**TASK**
Word for word, repeat everything in the records below except the pictures.

┄┄┄┄┄┄┄┄┄┄┄┄┄┄┄┄┄┄┄┄

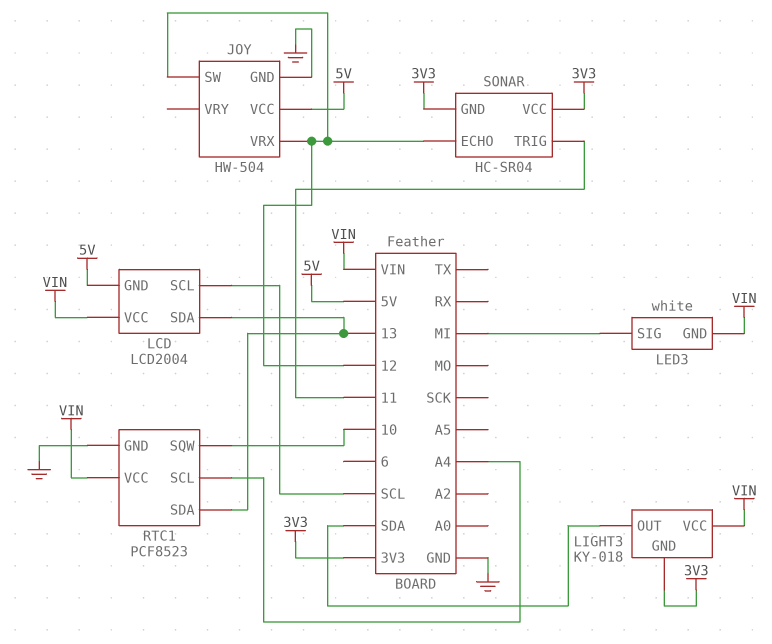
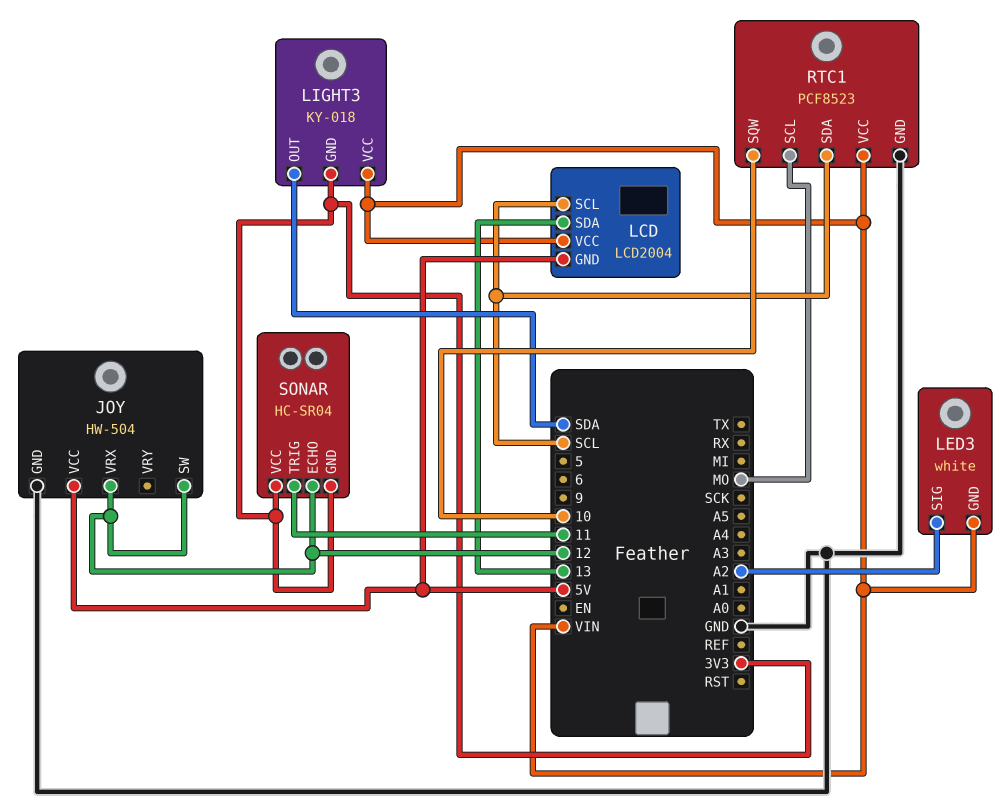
LED3 pin SIG: MI -> A2
RTC1 pin SCL: A4 -> MO
RTC1 pin SDA: 13 -> SCL

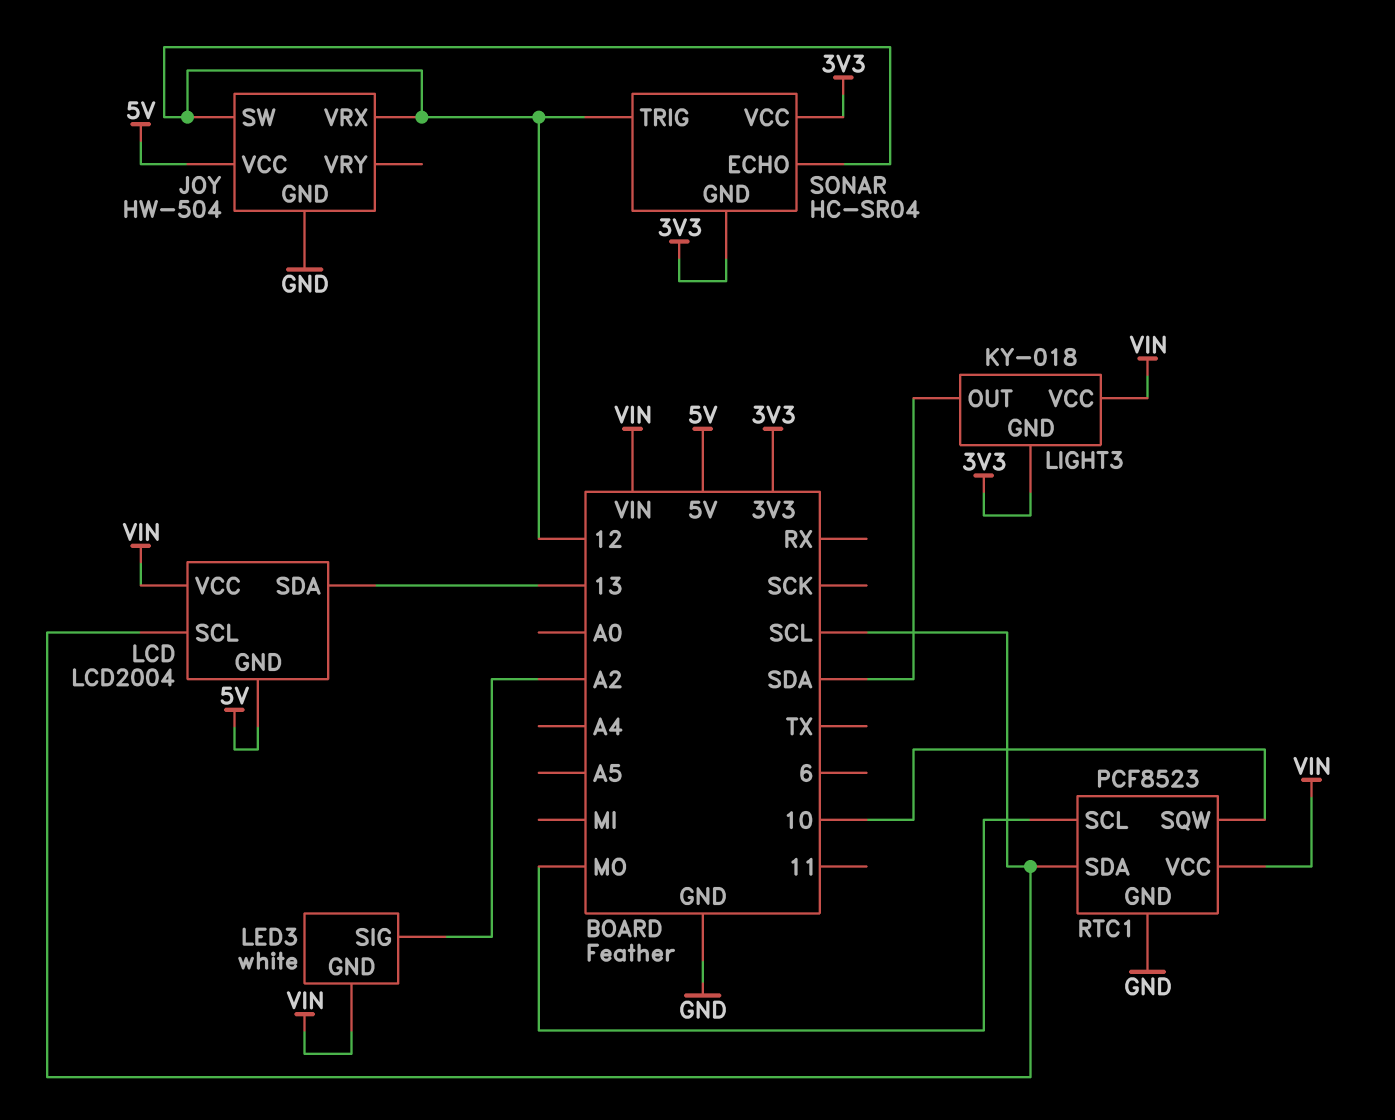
SONAR pin TRIG: 11 -> 12

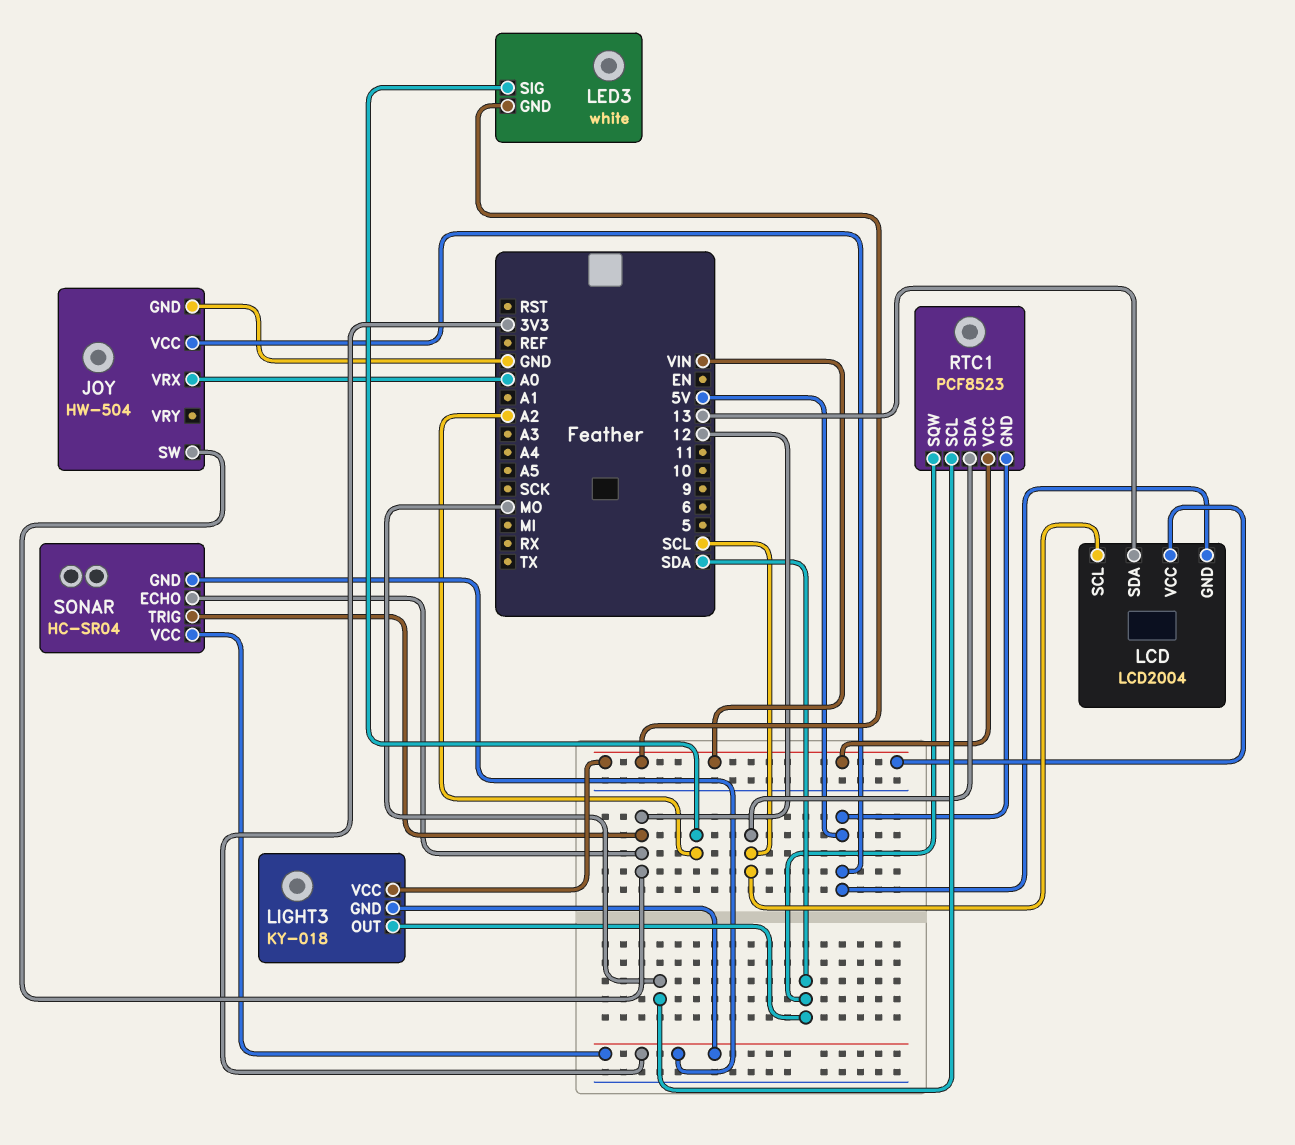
JOY pin VRX: 12 -> A0
RTC1 pin GND: GND -> 5V
RTC1 pin SQW: 10 -> SDA

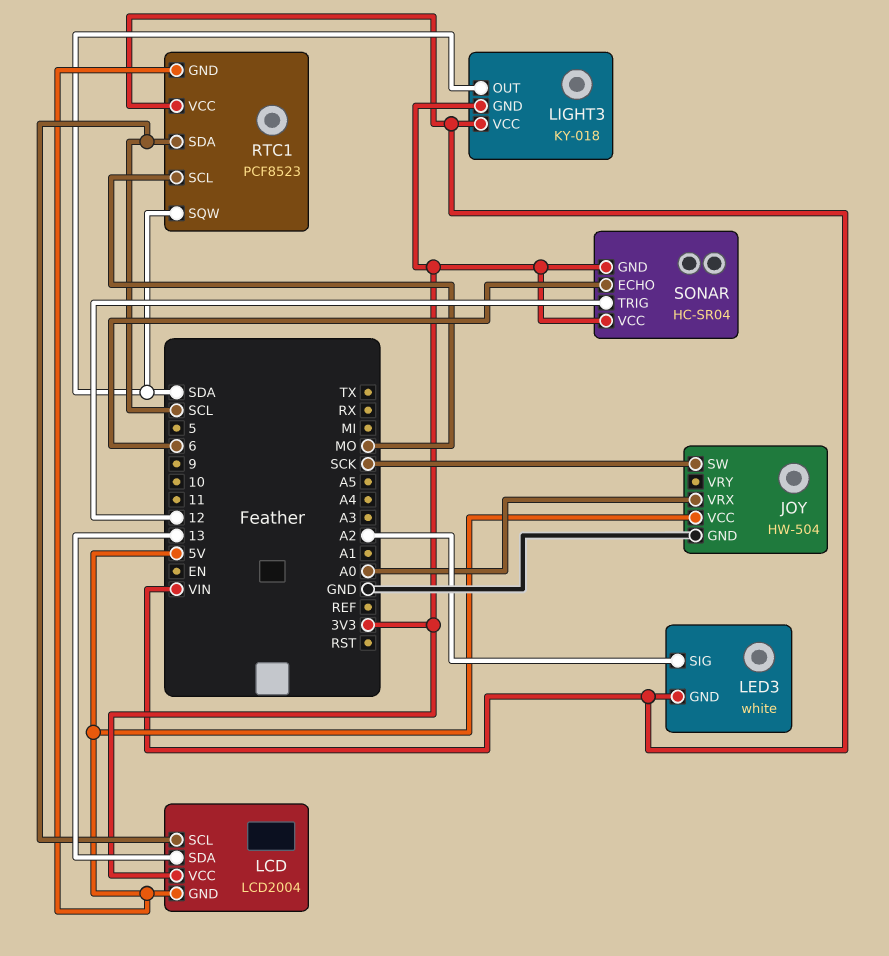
JOY pin SW: 12 -> SCK
LCD pin VCC: VIN -> 3V3
SONAR pin ECHO: 12 -> 6

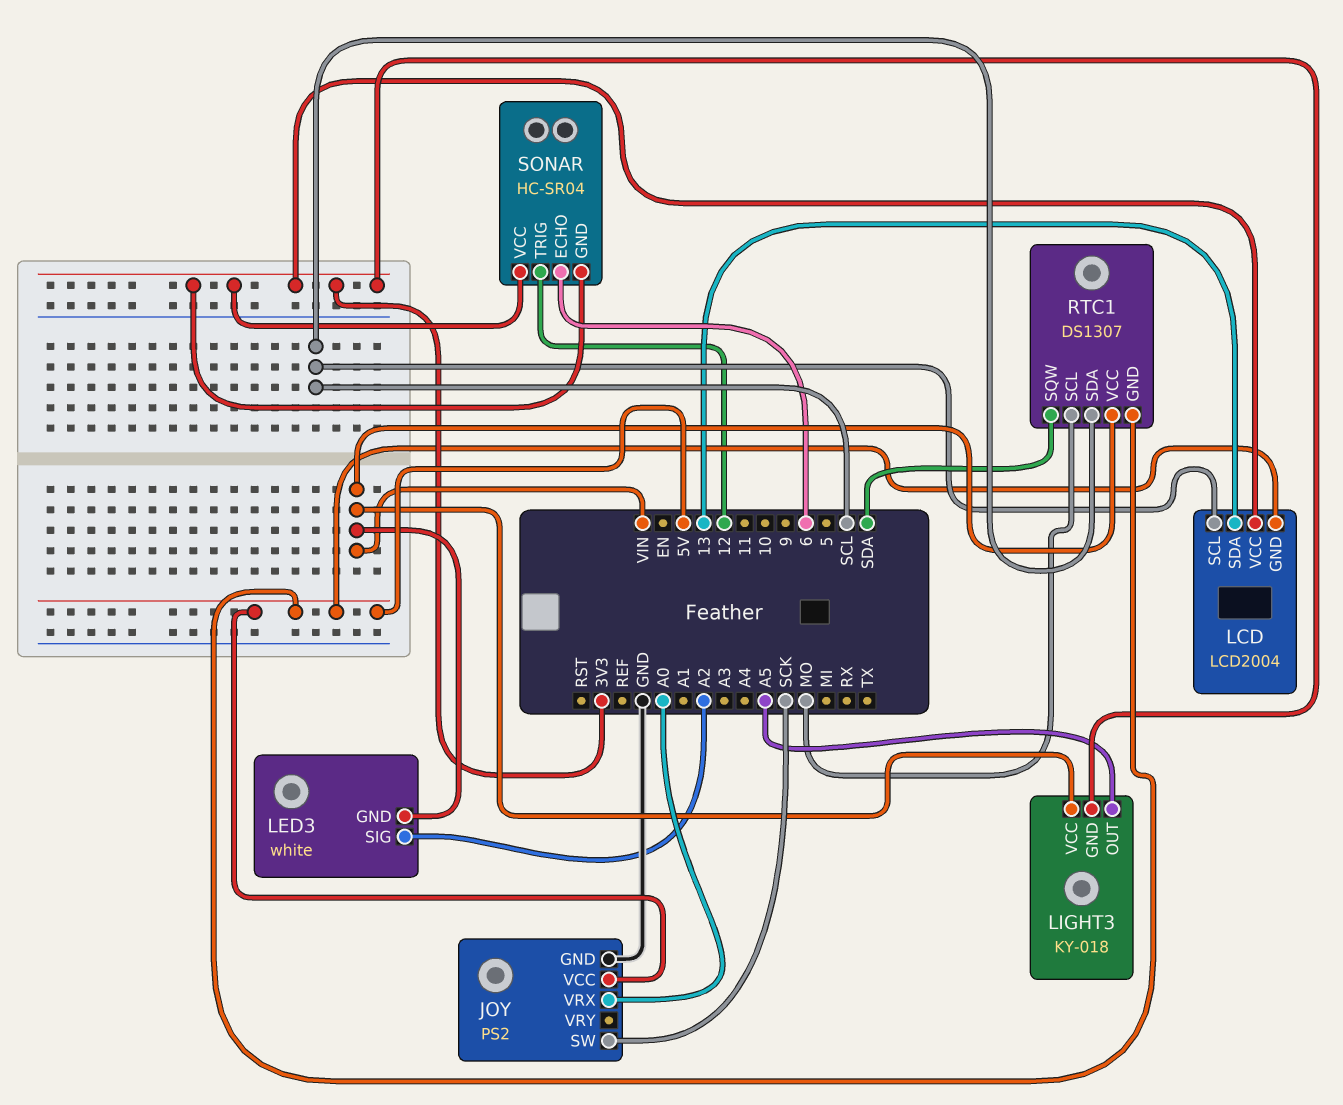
JOY: HW-504 -> PS2
LIGHT3 pin OUT: SDA -> A5
RTC1: PCF8523 -> DS1307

┄┄┄┄┄┄┄┄┄┄┄┄┄┄┄┄┄┄┄┄

**EXPECTED OUTPUT**
LED3 pin SIG: MI -> A2
RTC1 pin SCL: A4 -> MO
RTC1 pin SDA: 13 -> SCL

SONAR pin TRIG: 11 -> 12

JOY pin VRX: 12 -> A0
RTC1 pin GND: GND -> 5V
RTC1 pin SQW: 10 -> SDA

JOY pin SW: 12 -> SCK
LCD pin VCC: VIN -> 3V3
SONAR pin ECHO: 12 -> 6

JOY: HW-504 -> PS2
LIGHT3 pin OUT: SDA -> A5
RTC1: PCF8523 -> DS1307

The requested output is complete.